- **Material shown**:

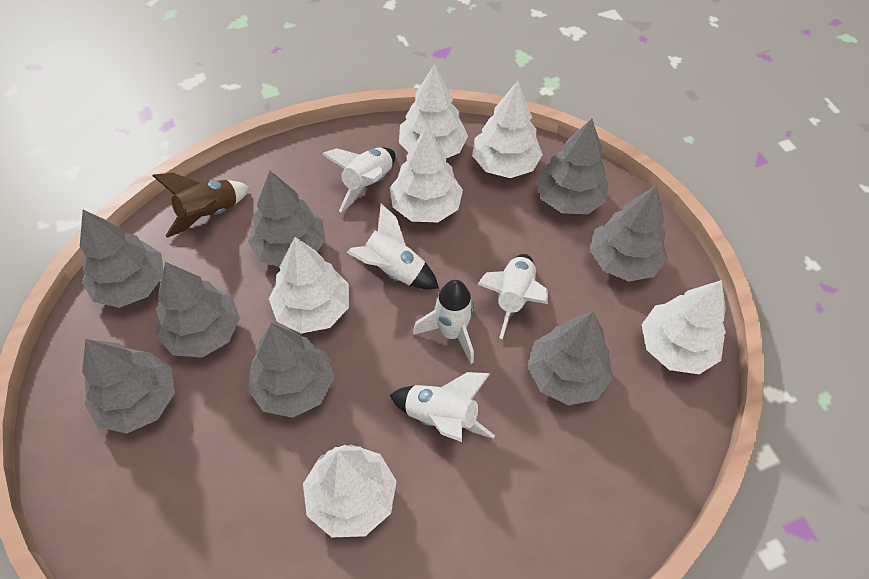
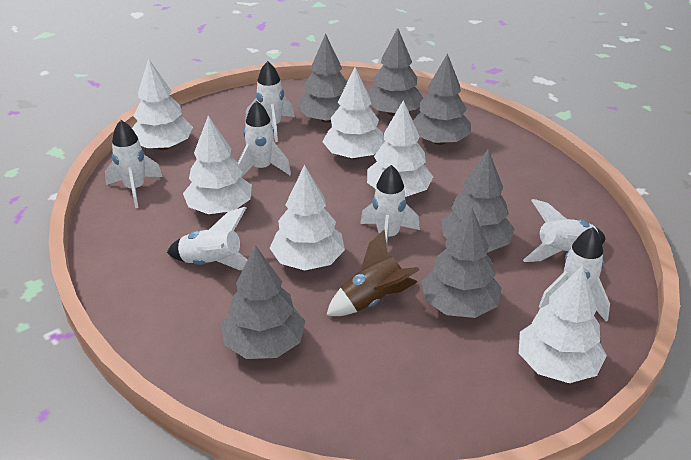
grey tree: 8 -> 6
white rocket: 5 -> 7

* * *

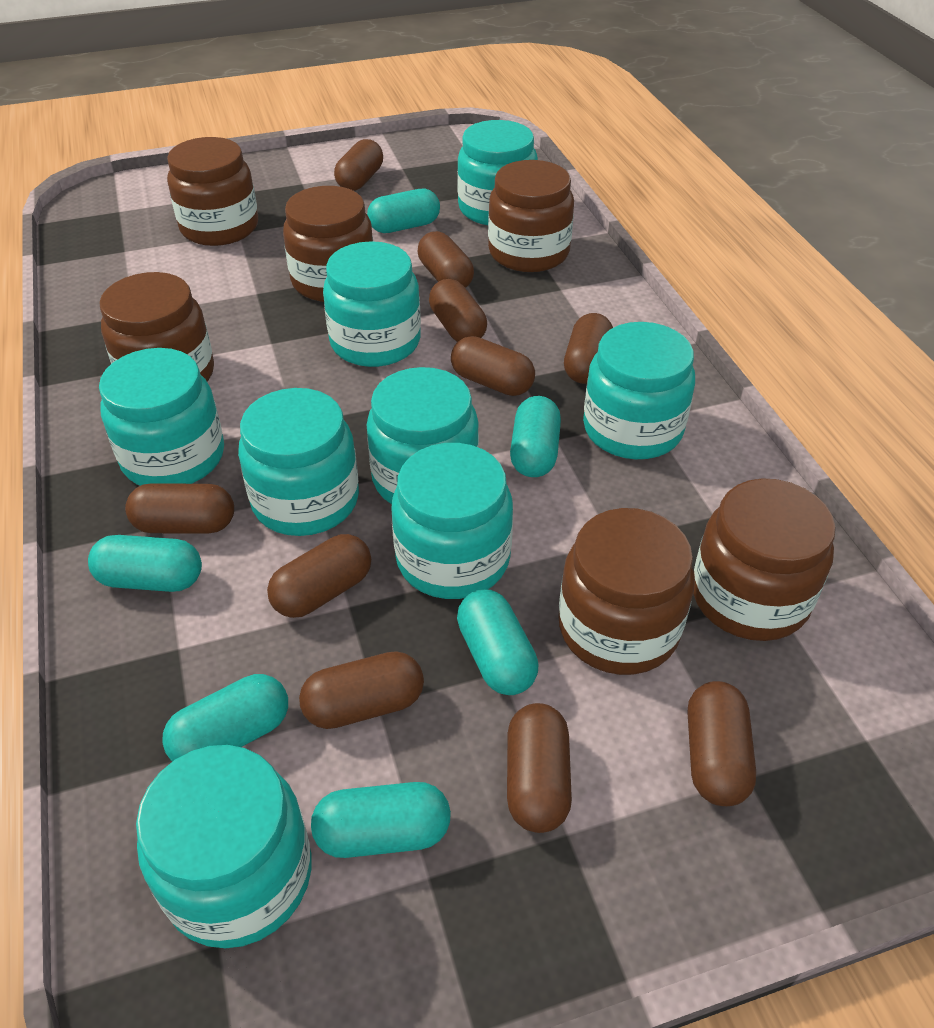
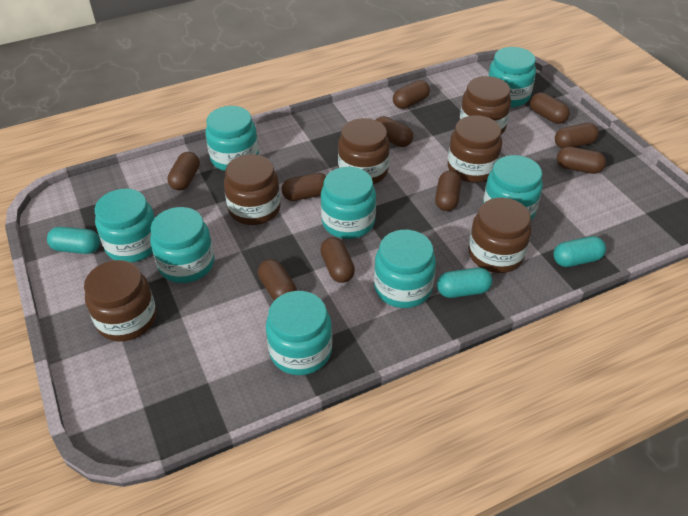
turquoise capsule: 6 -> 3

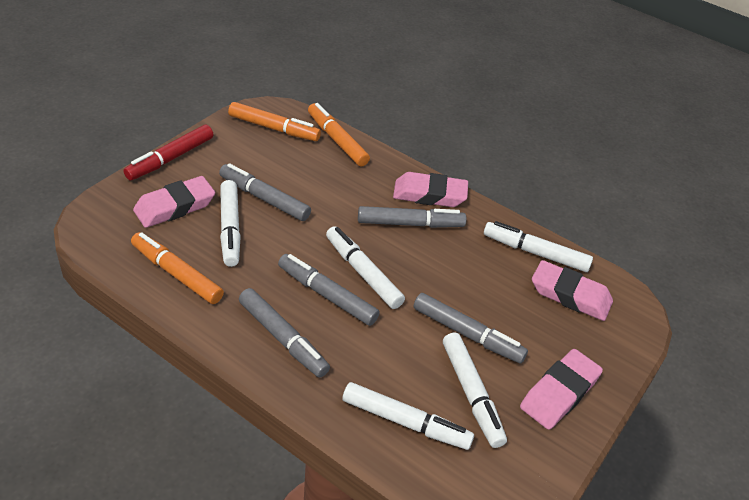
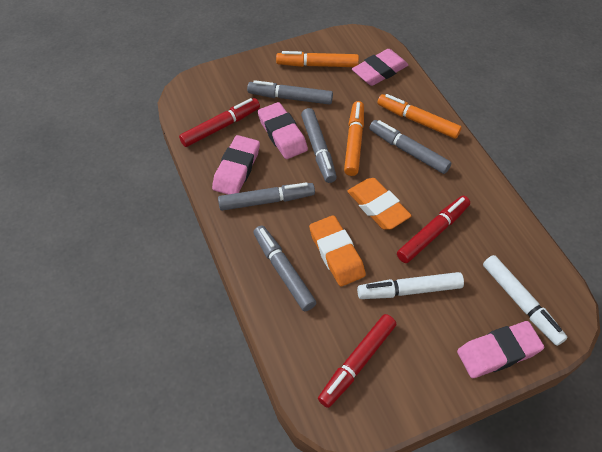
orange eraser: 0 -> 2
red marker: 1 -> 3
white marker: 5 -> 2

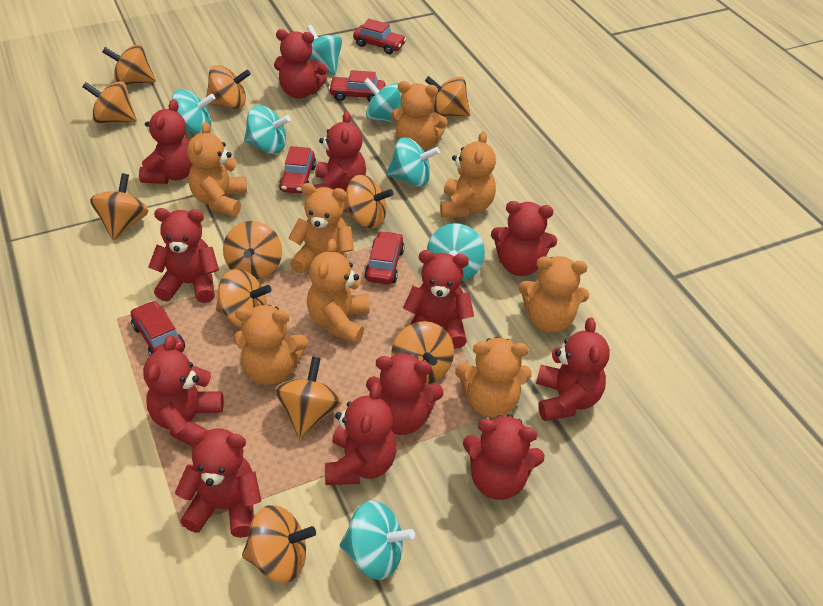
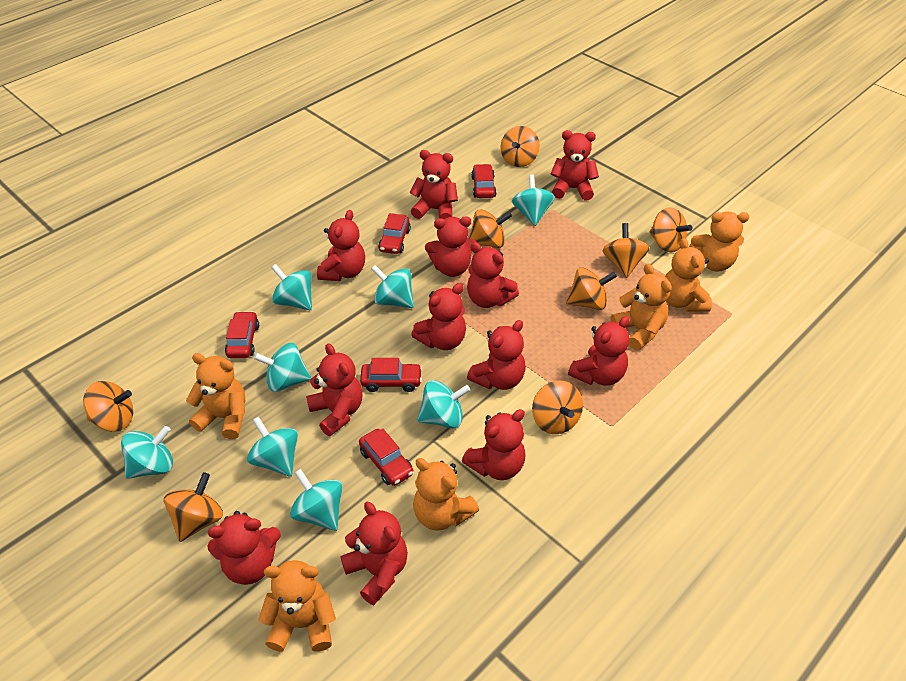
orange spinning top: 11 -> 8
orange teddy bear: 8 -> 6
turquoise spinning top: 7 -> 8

...

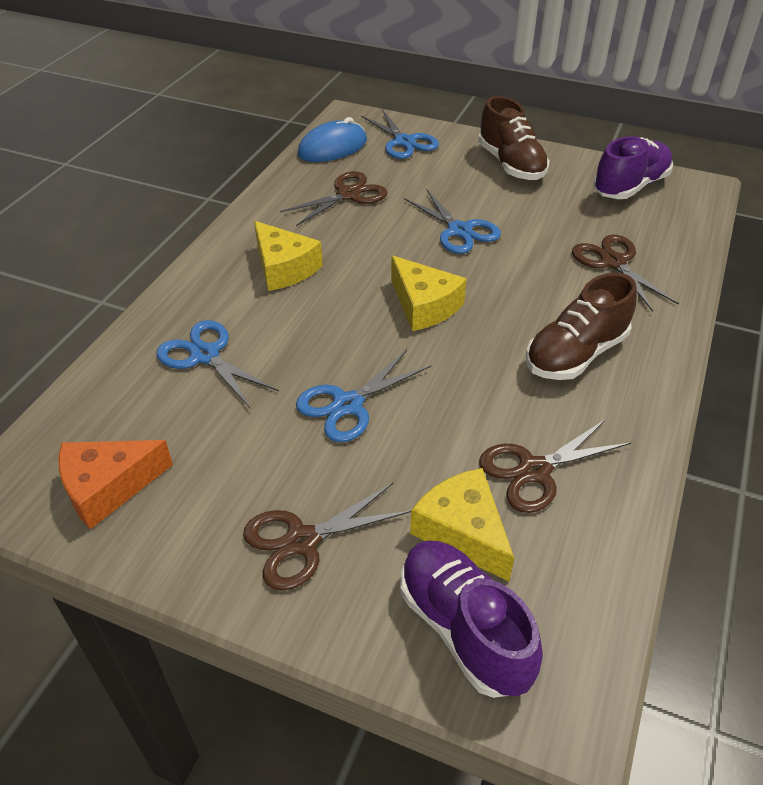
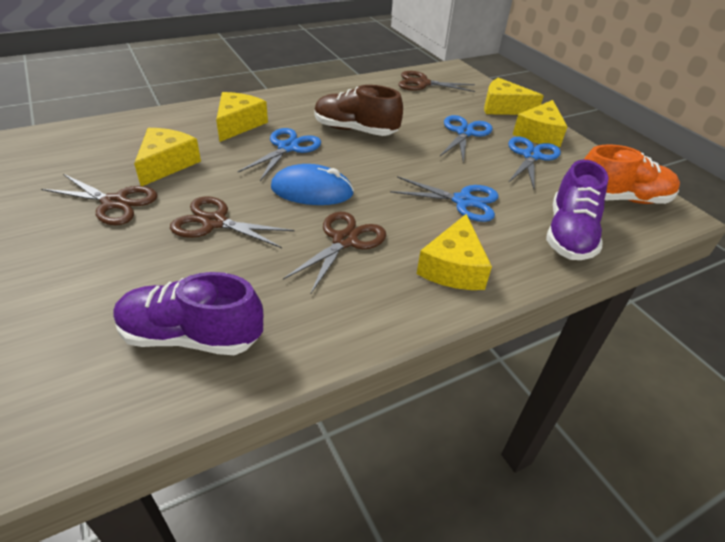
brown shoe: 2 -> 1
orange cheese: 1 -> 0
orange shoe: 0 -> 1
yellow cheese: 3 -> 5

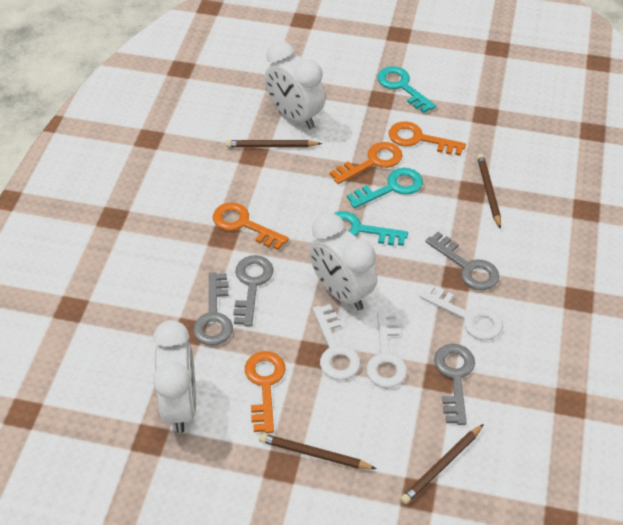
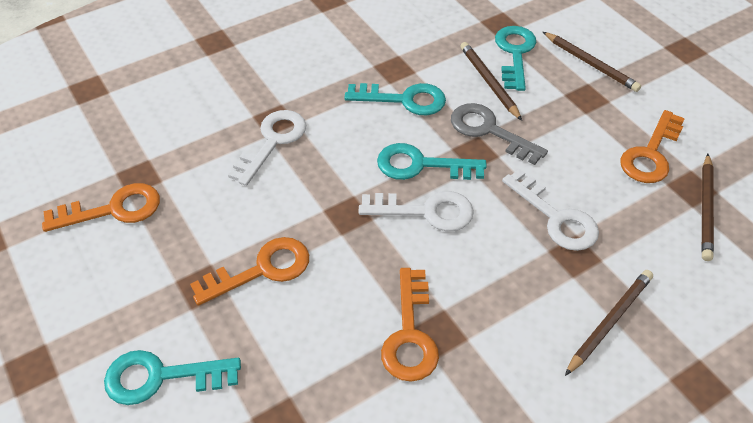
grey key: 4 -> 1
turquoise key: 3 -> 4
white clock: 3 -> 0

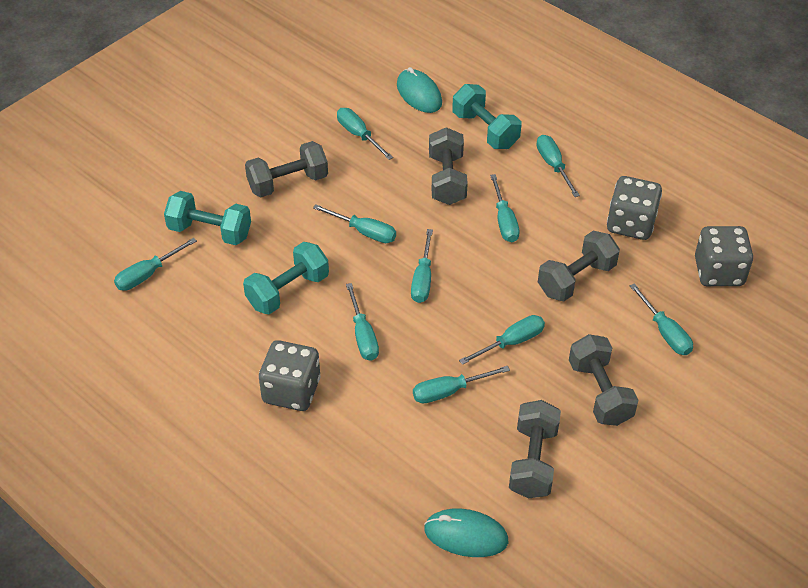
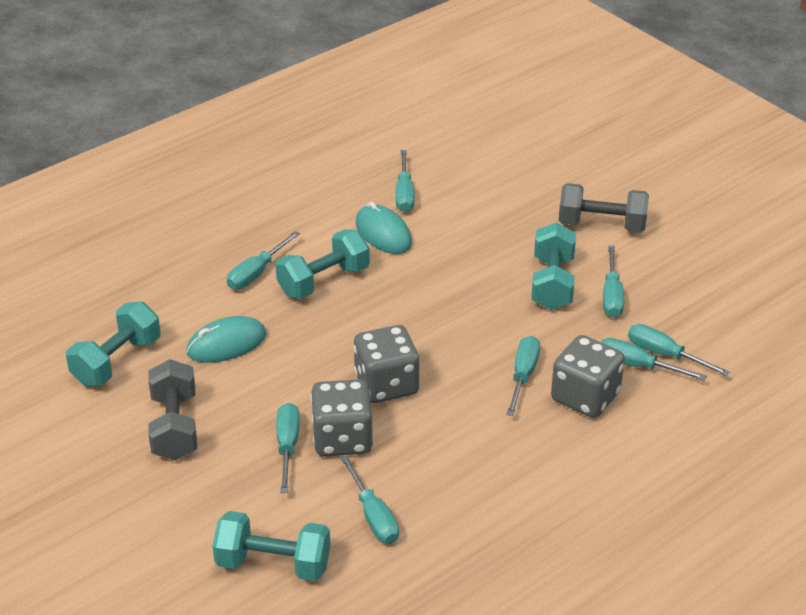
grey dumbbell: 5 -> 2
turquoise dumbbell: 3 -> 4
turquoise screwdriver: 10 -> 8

- **Exercise objective**: What lines above contain the string "orange"? Copy all of them.

- **Answer section**:
orange eraser: 0 -> 2
orange spinning top: 11 -> 8
orange teddy bear: 8 -> 6
orange cheese: 1 -> 0
orange shoe: 0 -> 1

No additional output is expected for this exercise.